* **Aim of the task**
Keeping every word the same, give again only the lines from the one with "GPS3 pin RX: A0 -> D6" through the end of the data, both included, and leave every picture out.

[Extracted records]

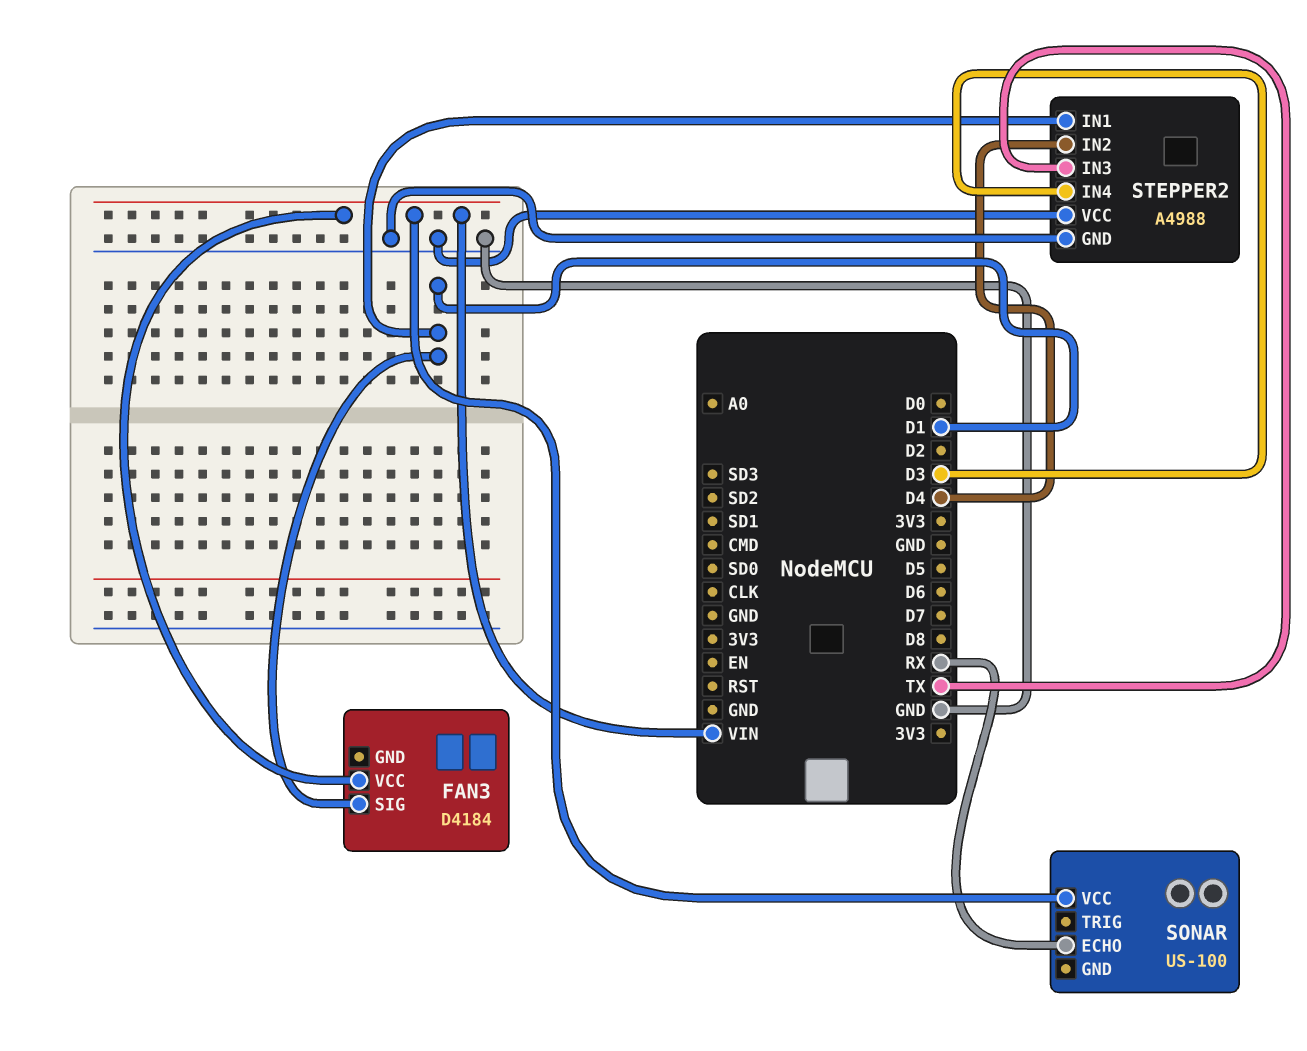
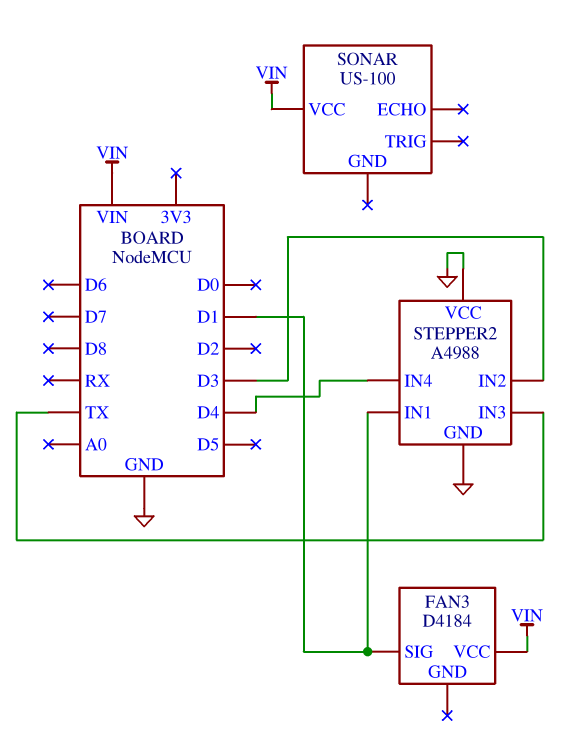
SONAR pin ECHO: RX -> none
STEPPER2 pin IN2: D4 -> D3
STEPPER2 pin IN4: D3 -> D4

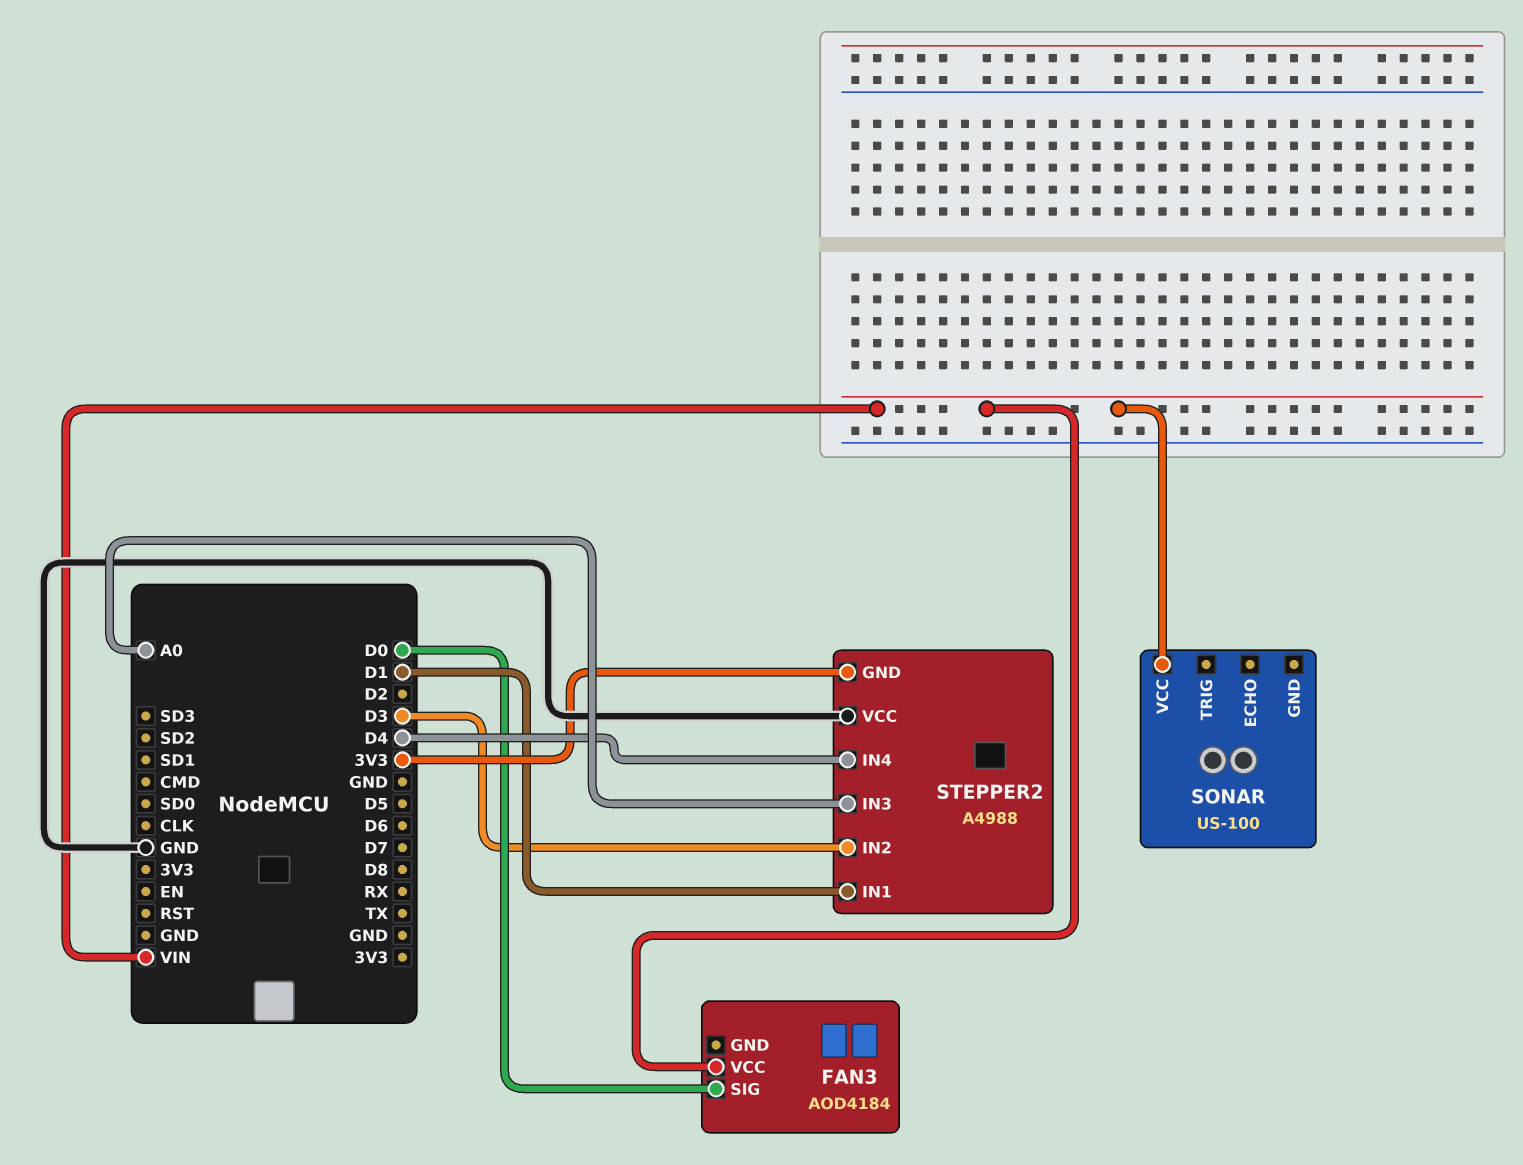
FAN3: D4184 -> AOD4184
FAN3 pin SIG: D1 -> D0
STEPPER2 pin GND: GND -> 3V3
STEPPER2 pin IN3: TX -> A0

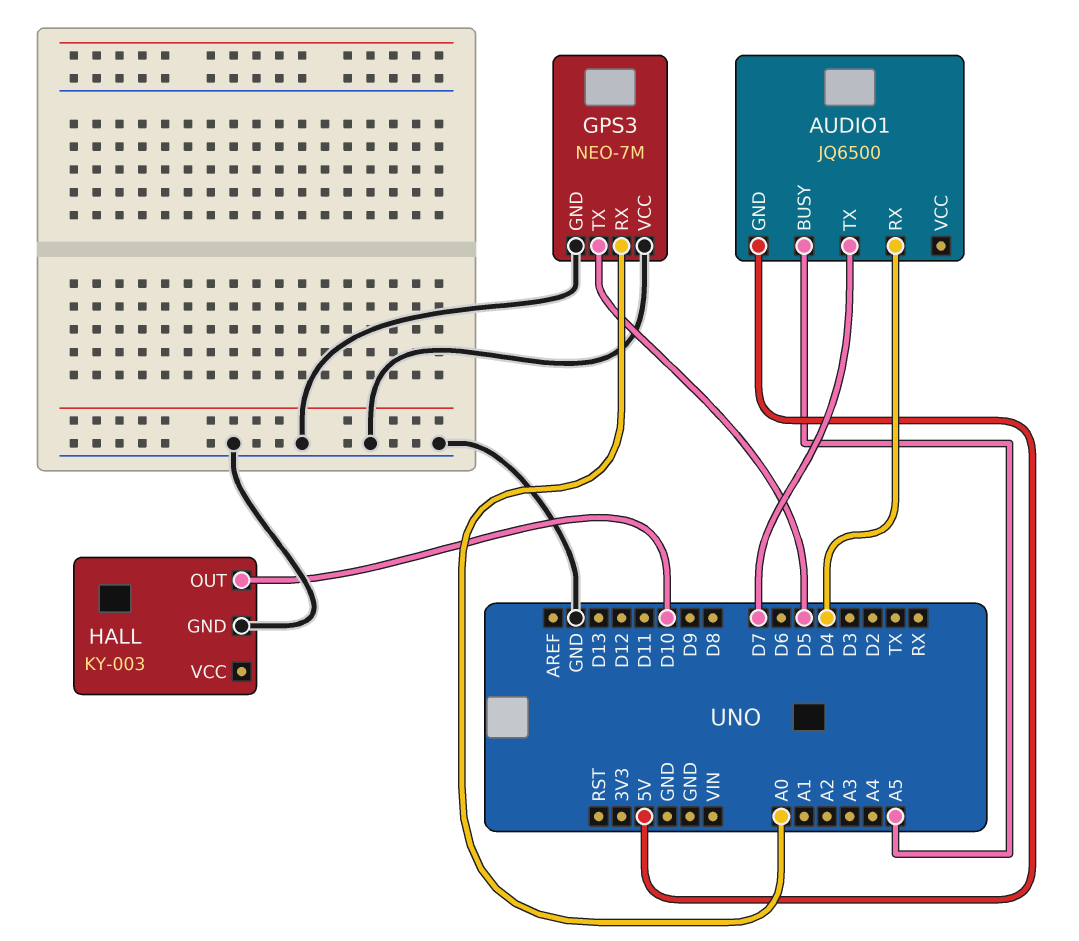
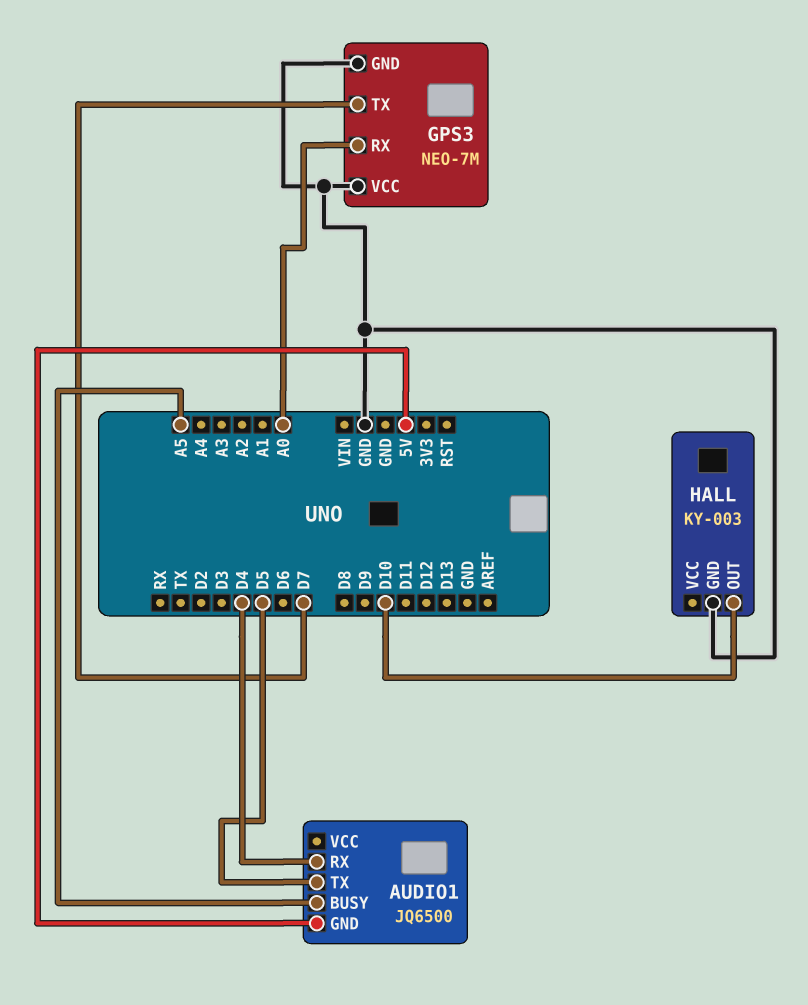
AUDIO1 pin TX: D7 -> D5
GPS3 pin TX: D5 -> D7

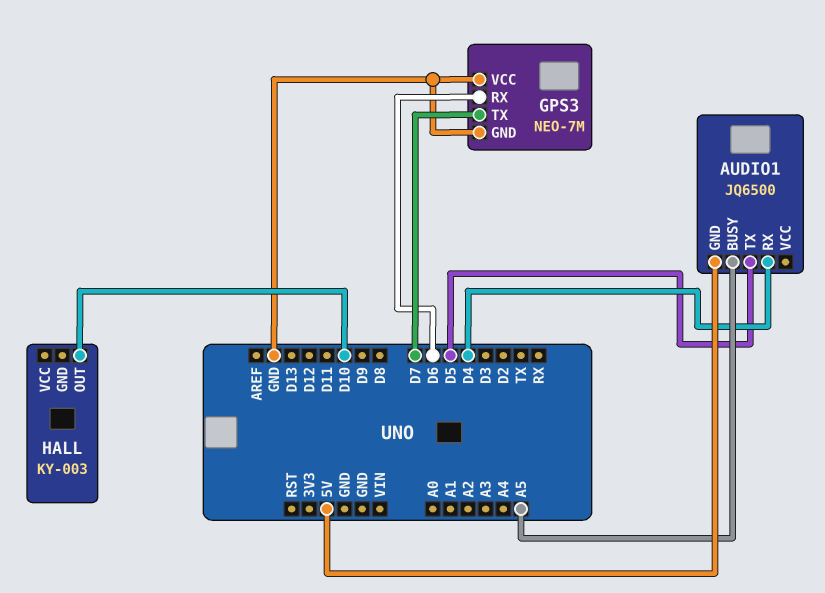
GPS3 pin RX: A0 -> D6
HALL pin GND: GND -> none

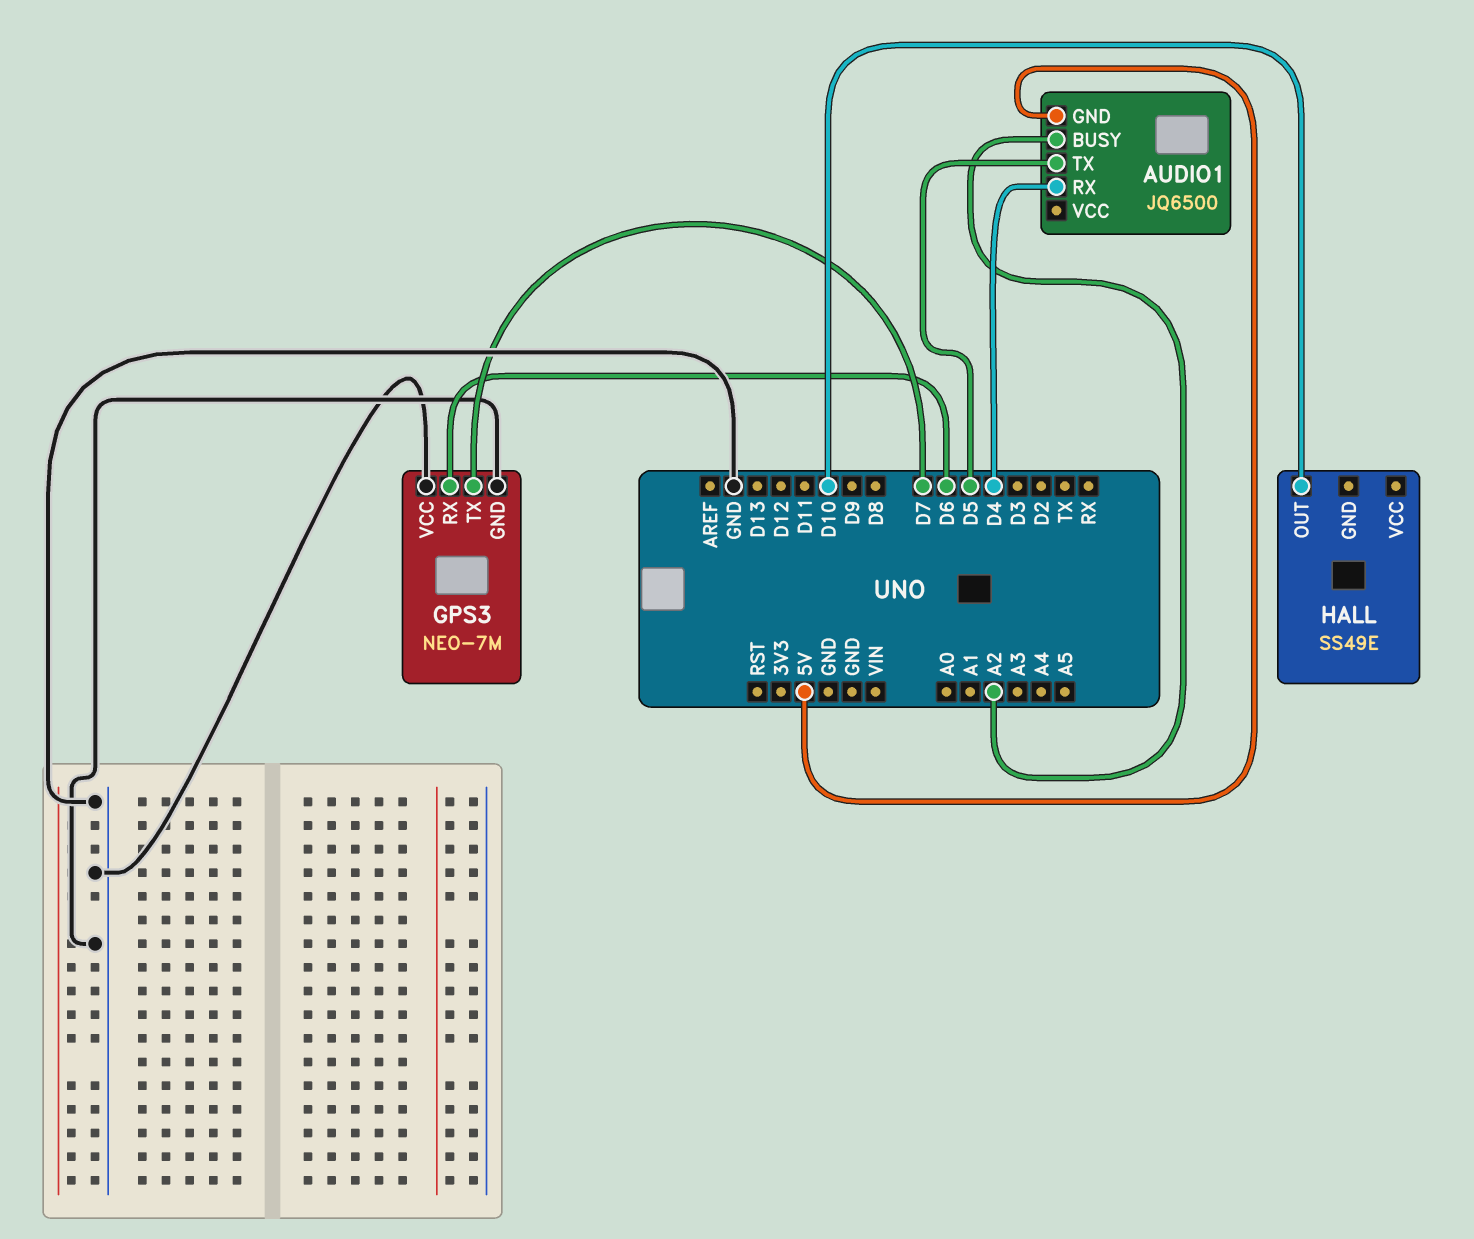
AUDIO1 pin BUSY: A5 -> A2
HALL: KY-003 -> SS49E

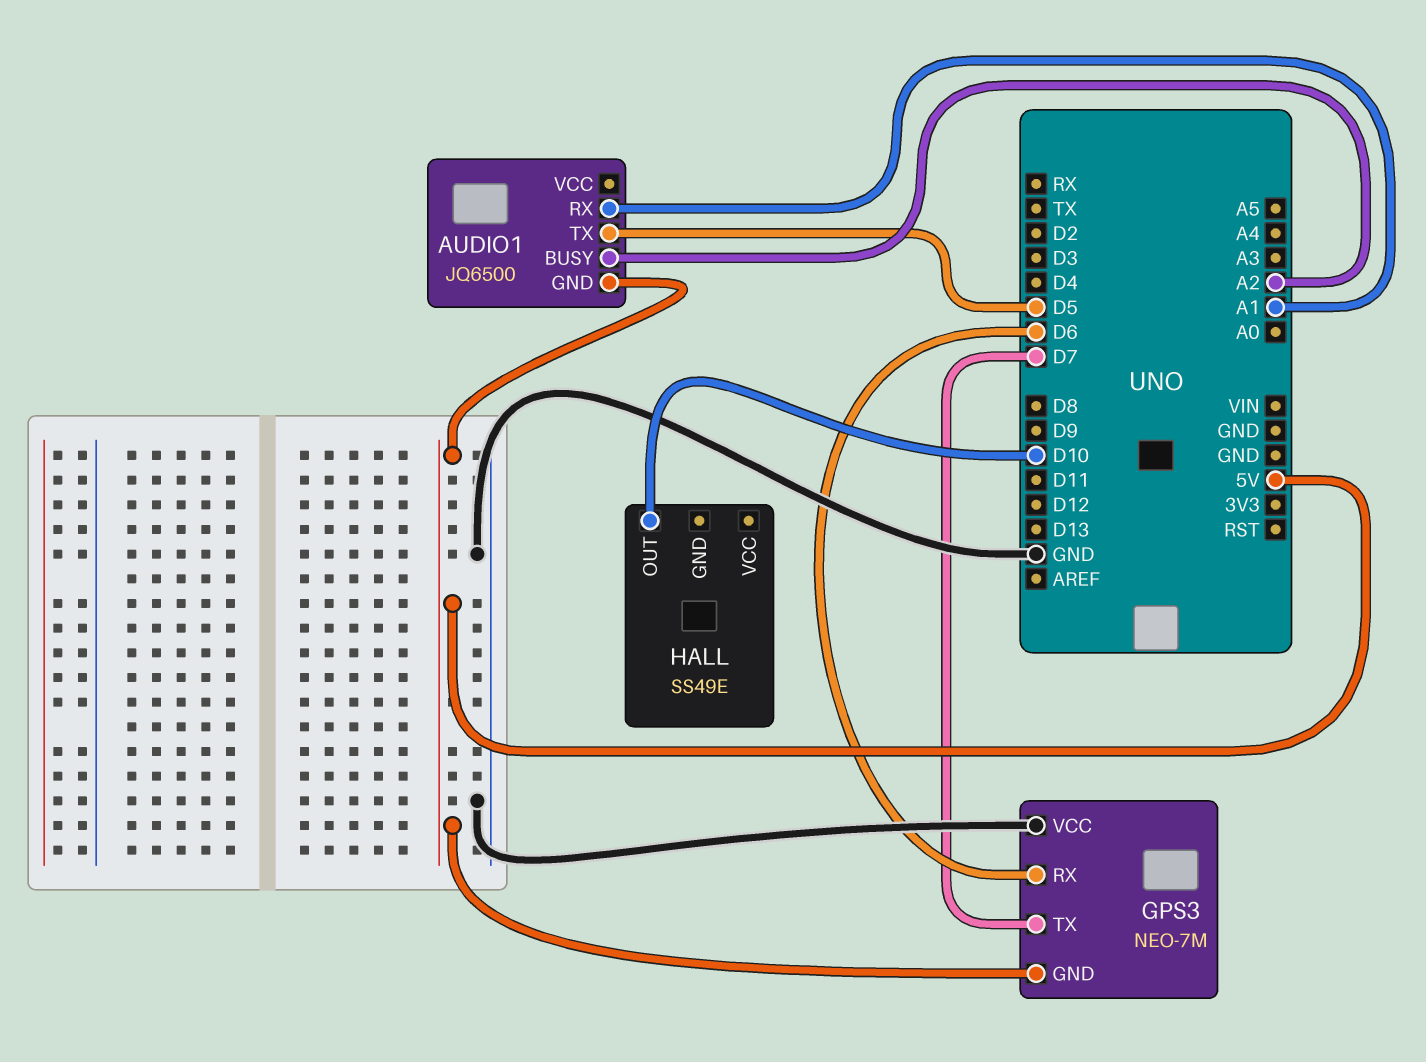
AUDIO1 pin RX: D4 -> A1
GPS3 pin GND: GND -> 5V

* **Exercise answer**
GPS3 pin RX: A0 -> D6
HALL pin GND: GND -> none

AUDIO1 pin BUSY: A5 -> A2
HALL: KY-003 -> SS49E

AUDIO1 pin RX: D4 -> A1
GPS3 pin GND: GND -> 5V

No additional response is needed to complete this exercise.